● **Materials provided**:

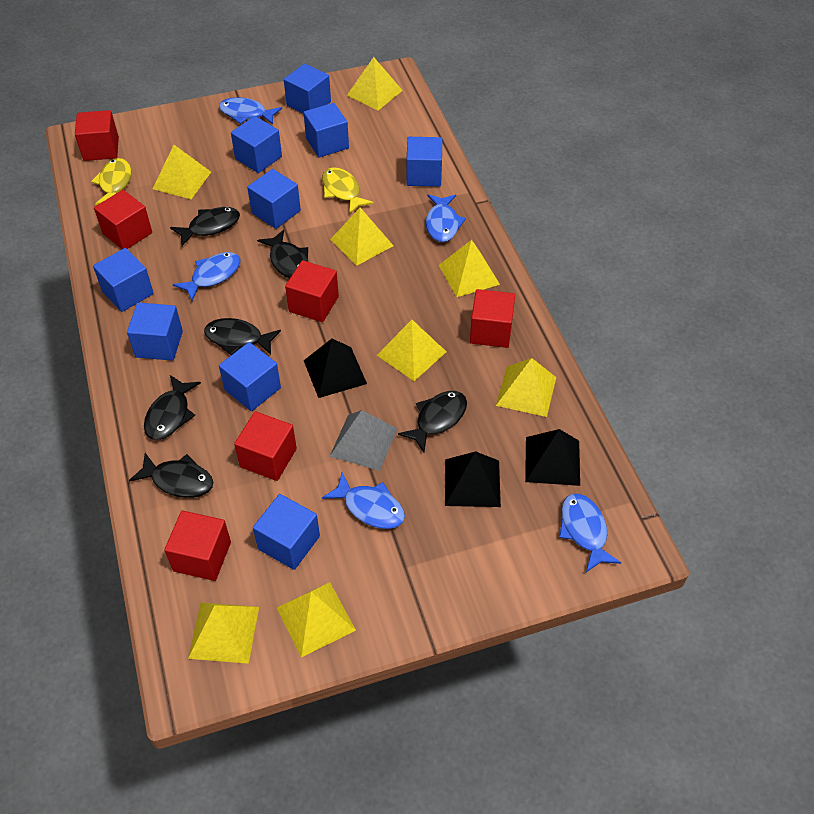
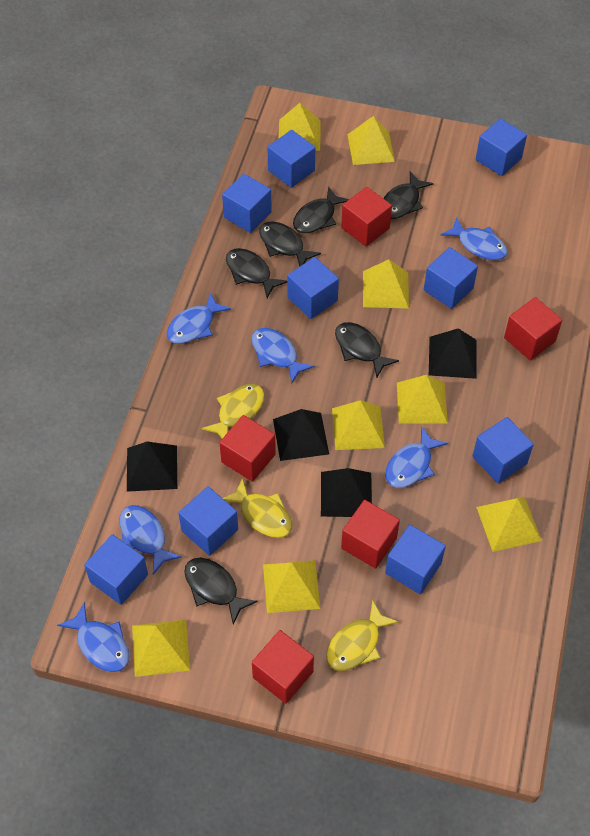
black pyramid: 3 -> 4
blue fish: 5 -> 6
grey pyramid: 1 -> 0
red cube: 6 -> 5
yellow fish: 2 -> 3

● **Exercise description**:
Set down the material exactly, every line of it, except for the pictures.

● **Response to the exercise**:
black pyramid: 3 -> 4
blue fish: 5 -> 6
grey pyramid: 1 -> 0
red cube: 6 -> 5
yellow fish: 2 -> 3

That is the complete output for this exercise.